*EXERCISE AIM*. From the listing below, retype exactly the line holding "green rectangle: (319, 679)", the line holding "brown semicircle: (60, 773)", and the lines between them; skip everything else.

*EXTRACTED DATA*.
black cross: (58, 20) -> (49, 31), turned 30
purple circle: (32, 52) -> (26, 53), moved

...

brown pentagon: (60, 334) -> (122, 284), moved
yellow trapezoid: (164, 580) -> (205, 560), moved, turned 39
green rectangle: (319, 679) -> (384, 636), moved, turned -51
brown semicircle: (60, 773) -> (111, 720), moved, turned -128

*REPLY TO THE EXERCISE*.
green rectangle: (319, 679) -> (384, 636), moved, turned -51
brown semicircle: (60, 773) -> (111, 720), moved, turned -128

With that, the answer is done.